*** PROVIDED ENTRIES Section Begins ***

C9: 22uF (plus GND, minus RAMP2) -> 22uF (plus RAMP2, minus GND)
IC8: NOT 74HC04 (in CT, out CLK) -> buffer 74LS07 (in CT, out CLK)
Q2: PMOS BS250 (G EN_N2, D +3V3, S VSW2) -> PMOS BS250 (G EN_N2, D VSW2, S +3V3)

*** PROVIDED ENTRIES Section Ends ***
*** PROVIDED ENTRIES Section Begins ***

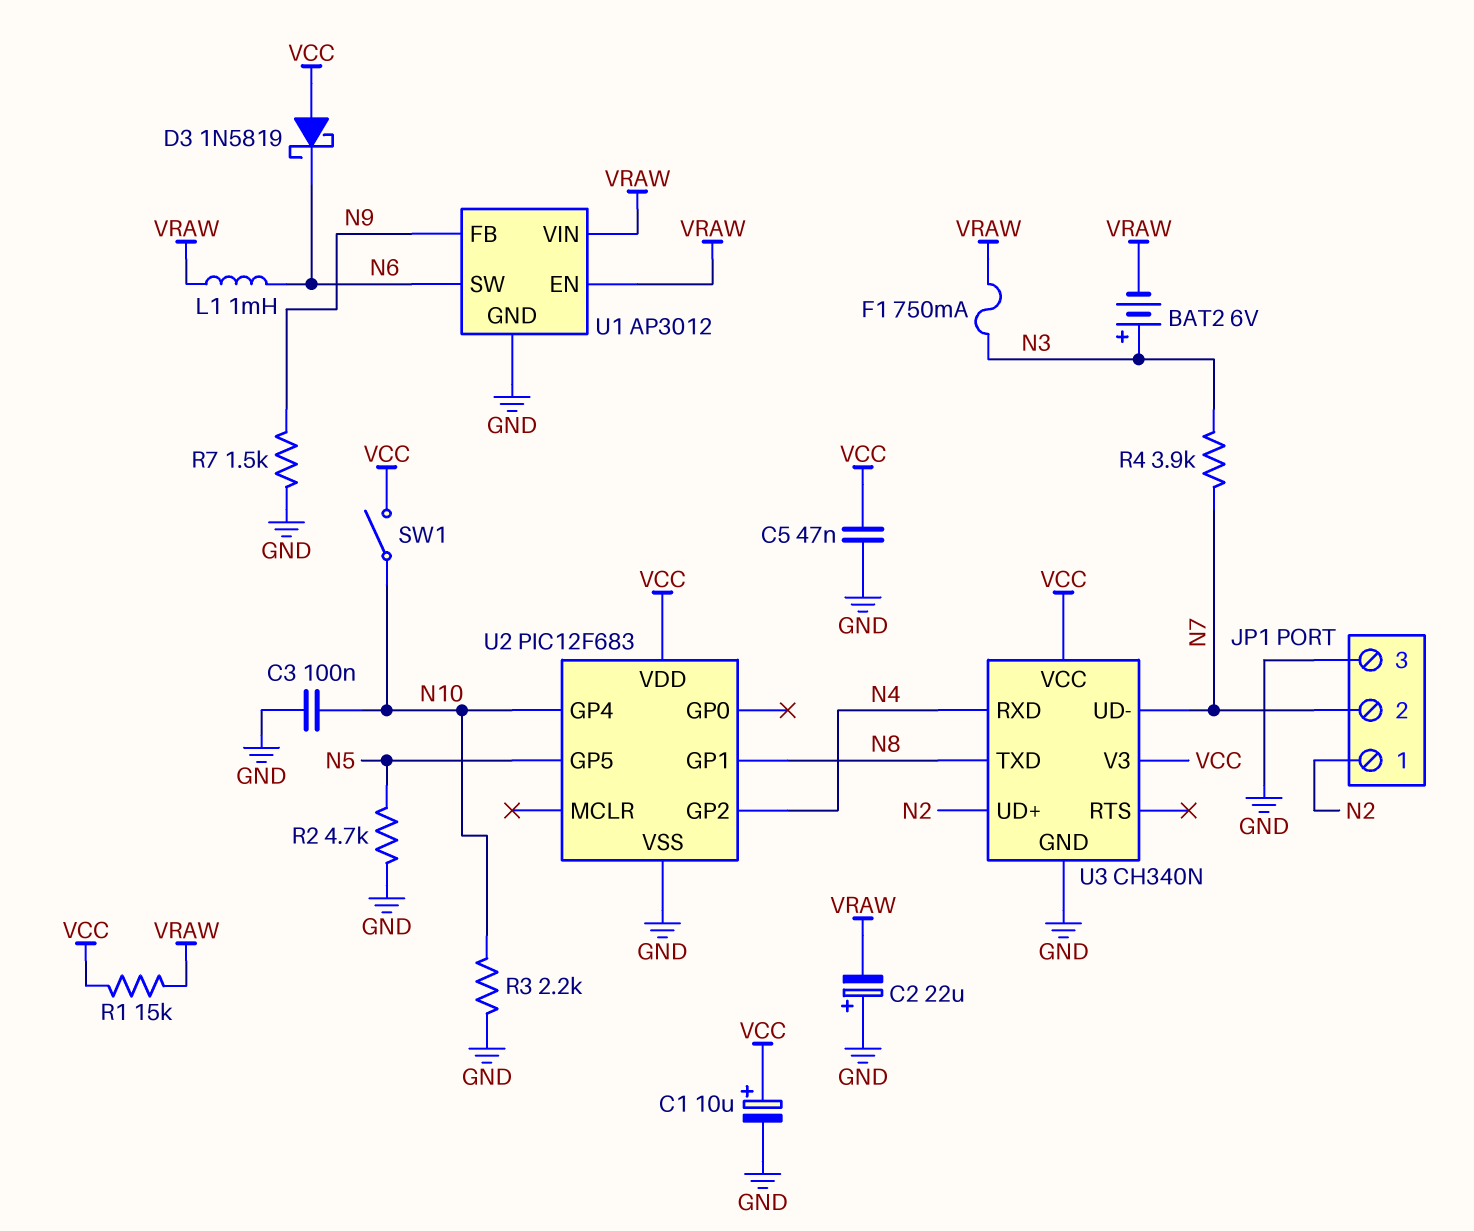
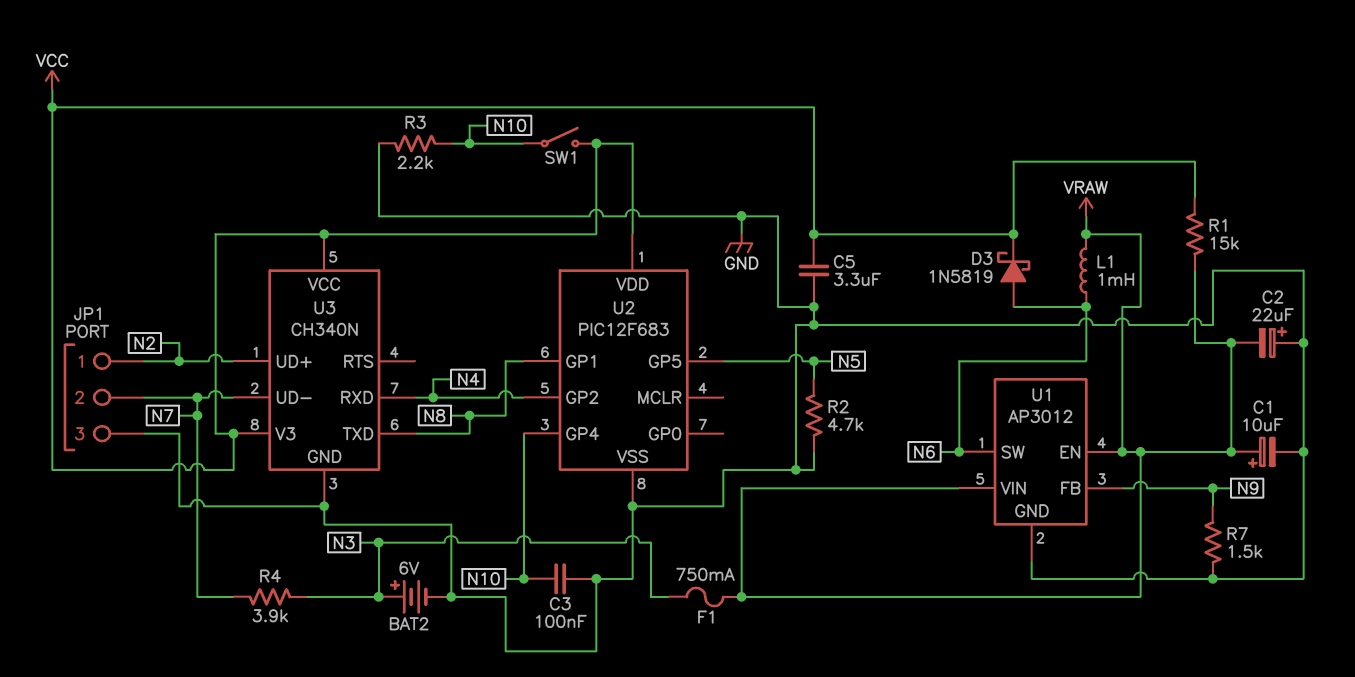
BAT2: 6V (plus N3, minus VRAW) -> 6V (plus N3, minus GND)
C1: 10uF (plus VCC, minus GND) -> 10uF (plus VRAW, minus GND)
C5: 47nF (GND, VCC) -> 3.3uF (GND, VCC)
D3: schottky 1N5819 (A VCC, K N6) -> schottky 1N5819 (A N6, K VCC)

*** PROVIDED ENTRIES Section Ends ***
*** PROVIDED ENTRIES Section Begins ***

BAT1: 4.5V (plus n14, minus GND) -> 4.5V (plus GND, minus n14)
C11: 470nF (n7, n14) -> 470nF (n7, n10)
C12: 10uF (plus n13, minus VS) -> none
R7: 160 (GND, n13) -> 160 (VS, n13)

*** PROVIDED ENTRIES Section Ends ***

WORK TO BE COMPLETED
Please copy the lines above from the line with "C9: 22uF (plus" up to and including the line with "Q2: PMOS BS250", exactly as written and with nothing else.

RESULT
C9: 22uF (plus GND, minus RAMP2) -> 22uF (plus RAMP2, minus GND)
IC8: NOT 74HC04 (in CT, out CLK) -> buffer 74LS07 (in CT, out CLK)
Q2: PMOS BS250 (G EN_N2, D +3V3, S VSW2) -> PMOS BS250 (G EN_N2, D VSW2, S +3V3)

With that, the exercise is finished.